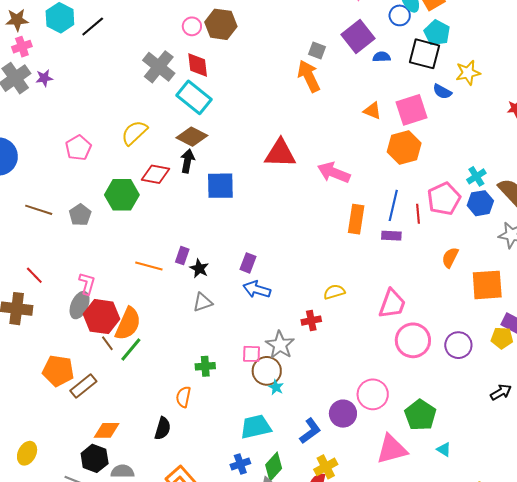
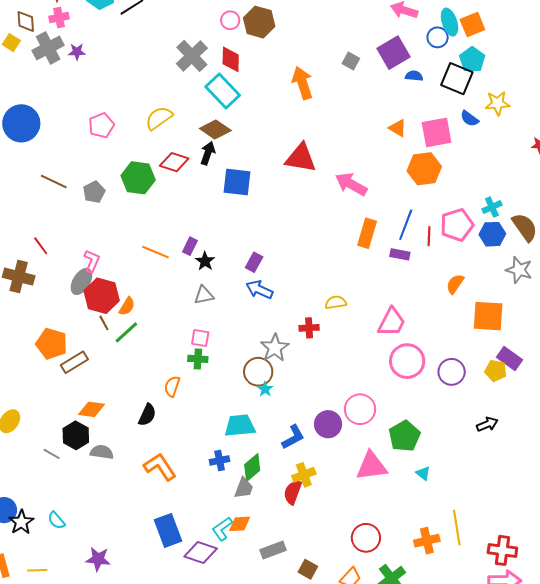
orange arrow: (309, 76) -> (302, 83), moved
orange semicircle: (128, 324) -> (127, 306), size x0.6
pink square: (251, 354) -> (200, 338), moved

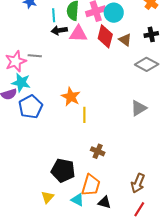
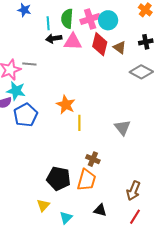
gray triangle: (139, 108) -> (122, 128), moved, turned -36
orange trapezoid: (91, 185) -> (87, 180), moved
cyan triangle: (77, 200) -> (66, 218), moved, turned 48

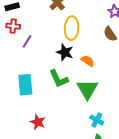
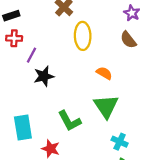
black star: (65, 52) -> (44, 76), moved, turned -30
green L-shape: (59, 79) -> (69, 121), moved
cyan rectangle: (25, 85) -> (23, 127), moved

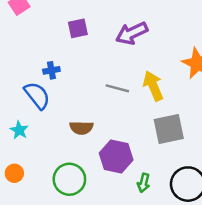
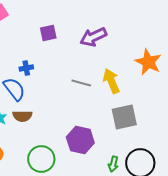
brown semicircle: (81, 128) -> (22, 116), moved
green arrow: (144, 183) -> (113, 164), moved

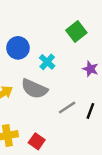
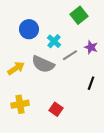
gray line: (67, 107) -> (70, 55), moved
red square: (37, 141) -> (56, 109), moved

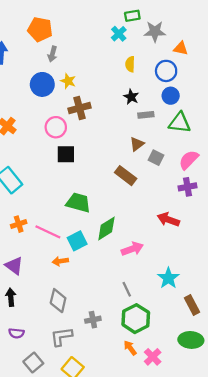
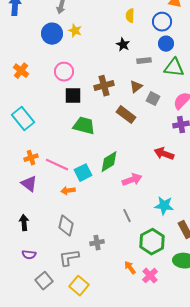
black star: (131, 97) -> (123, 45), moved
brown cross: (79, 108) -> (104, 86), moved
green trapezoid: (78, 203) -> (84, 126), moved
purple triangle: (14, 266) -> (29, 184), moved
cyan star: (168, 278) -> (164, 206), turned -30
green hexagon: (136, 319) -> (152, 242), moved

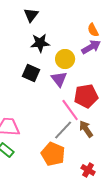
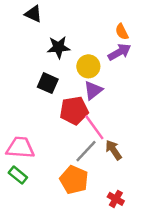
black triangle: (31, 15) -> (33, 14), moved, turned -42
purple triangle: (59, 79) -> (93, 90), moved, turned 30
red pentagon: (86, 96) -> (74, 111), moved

•••

Work request:
Go through the entries and filter for lines holding the word "cyan"; copy each match.

Response area:
cyan triangle: (77, 200) -> (66, 218), moved, turned 48
cyan rectangle: (25, 85) -> (23, 127), moved
cyan star: (168, 278) -> (164, 206), turned -30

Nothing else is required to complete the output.